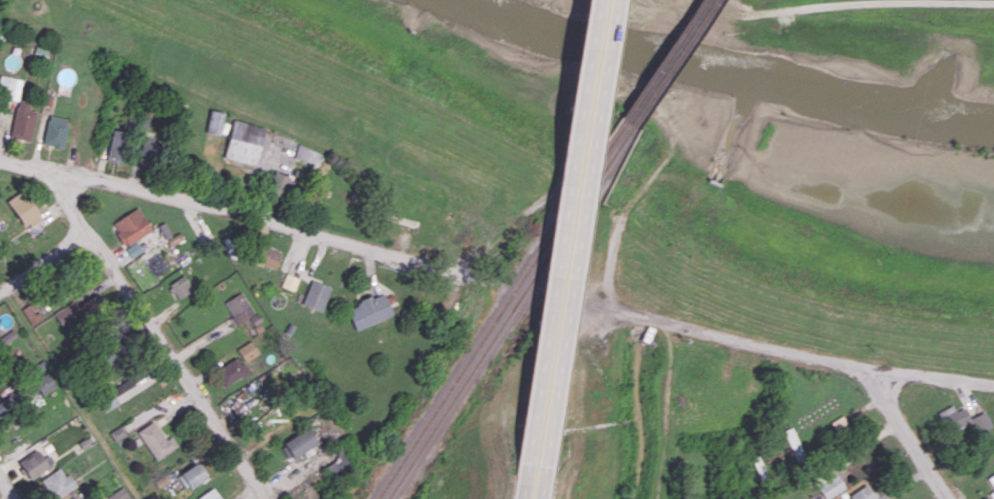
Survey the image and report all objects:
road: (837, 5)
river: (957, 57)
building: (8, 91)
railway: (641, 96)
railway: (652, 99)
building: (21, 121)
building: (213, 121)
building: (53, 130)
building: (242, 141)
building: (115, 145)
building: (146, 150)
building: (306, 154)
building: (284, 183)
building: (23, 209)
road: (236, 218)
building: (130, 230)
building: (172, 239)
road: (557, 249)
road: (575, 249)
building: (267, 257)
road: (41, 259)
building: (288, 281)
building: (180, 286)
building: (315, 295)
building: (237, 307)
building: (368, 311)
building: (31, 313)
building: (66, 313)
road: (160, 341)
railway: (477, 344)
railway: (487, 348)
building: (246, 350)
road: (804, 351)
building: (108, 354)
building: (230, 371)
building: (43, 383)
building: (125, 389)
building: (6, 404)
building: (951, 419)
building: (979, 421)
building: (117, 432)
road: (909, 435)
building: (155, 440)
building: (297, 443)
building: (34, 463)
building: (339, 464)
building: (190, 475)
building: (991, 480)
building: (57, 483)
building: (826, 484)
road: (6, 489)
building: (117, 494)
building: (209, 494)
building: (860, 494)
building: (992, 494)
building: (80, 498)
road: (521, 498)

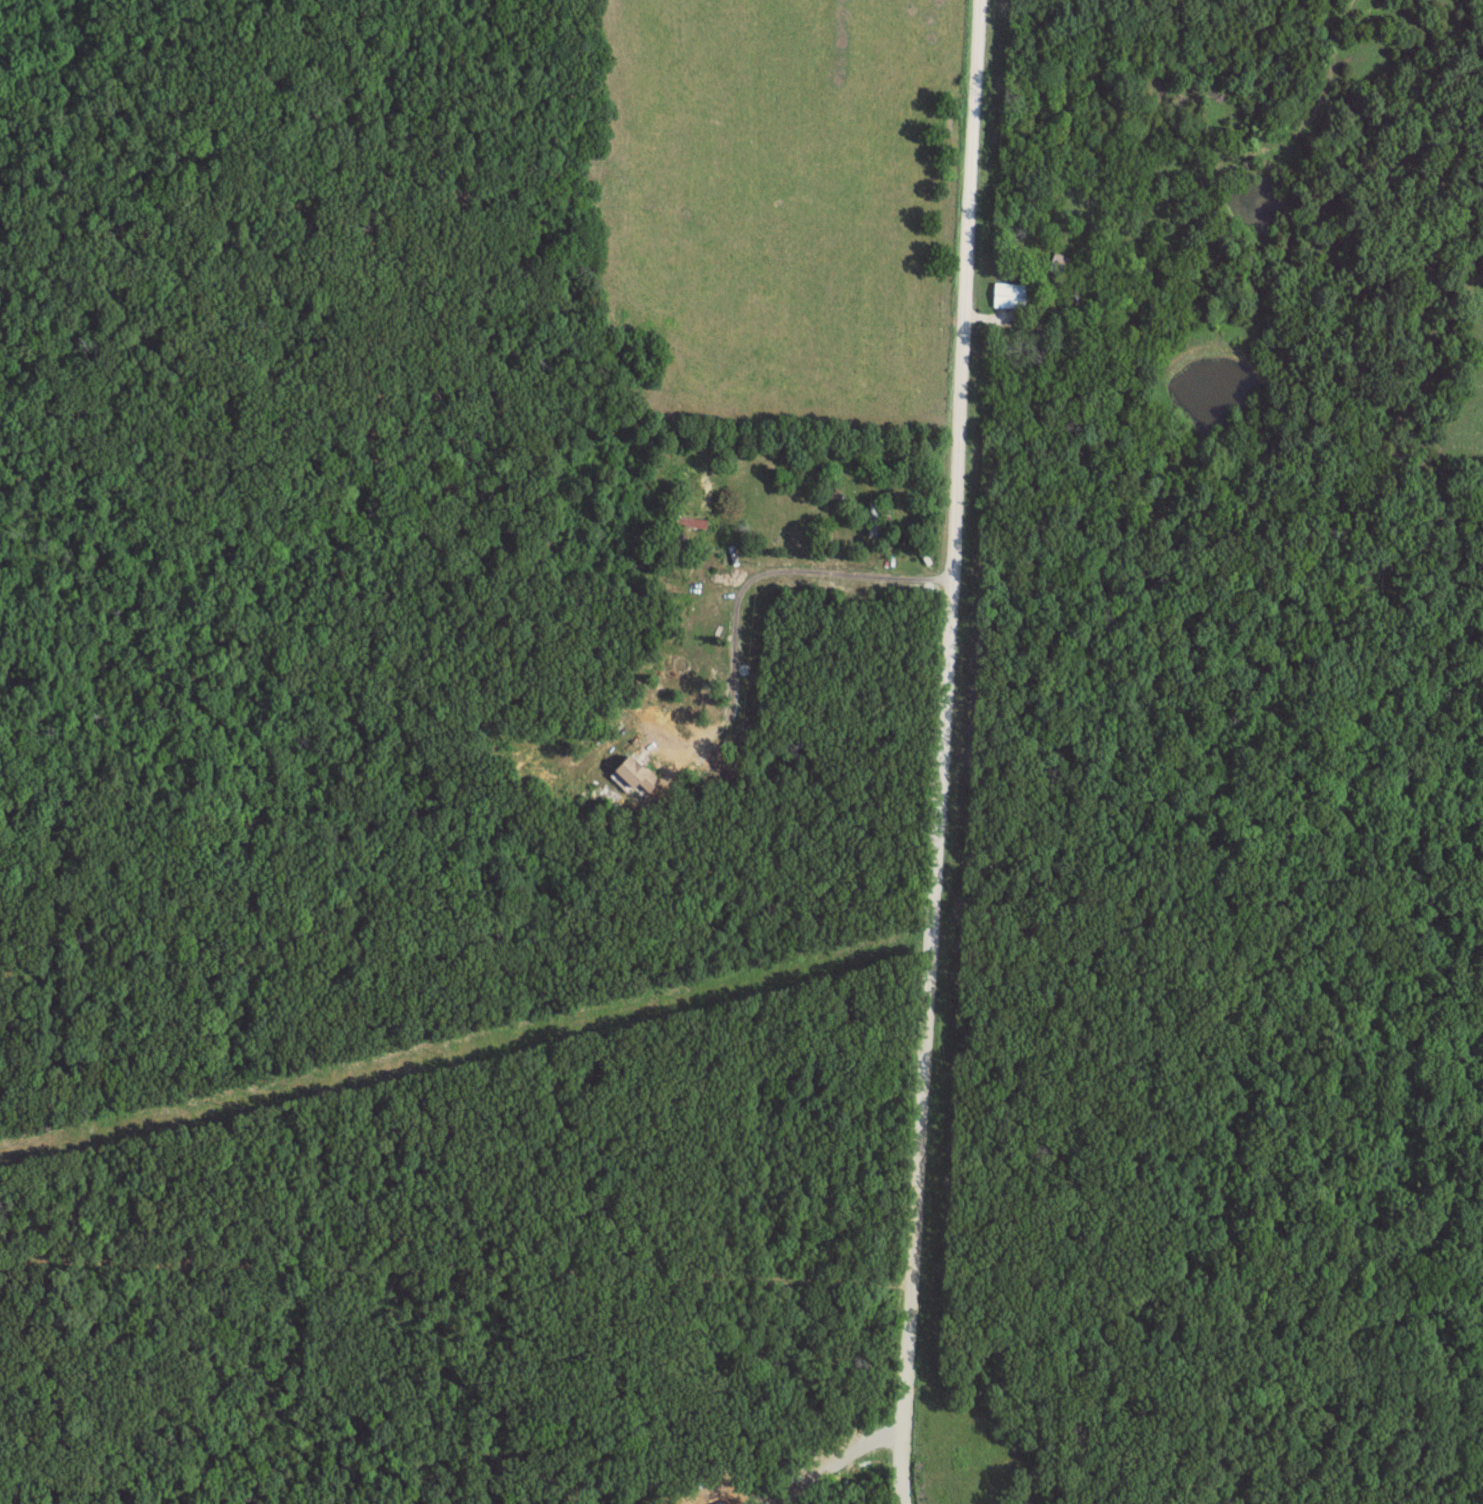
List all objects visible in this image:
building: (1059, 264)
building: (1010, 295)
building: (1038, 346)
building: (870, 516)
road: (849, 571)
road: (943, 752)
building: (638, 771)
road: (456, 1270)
————
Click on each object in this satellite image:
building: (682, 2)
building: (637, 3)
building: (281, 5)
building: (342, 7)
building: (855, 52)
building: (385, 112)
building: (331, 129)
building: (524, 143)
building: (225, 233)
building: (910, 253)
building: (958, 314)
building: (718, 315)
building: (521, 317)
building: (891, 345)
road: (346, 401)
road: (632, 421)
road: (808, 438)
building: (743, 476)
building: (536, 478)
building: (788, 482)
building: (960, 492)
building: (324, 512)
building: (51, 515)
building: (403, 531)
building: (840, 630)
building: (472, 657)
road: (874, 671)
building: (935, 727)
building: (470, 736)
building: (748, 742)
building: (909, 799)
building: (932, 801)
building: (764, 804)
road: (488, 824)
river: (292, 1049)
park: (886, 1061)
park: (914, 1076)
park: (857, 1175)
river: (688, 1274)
————
**Task to carry out:** Once you have counted the lines of the data that contain the word "image", please reply with that number alone.

**Finished exercise:** 3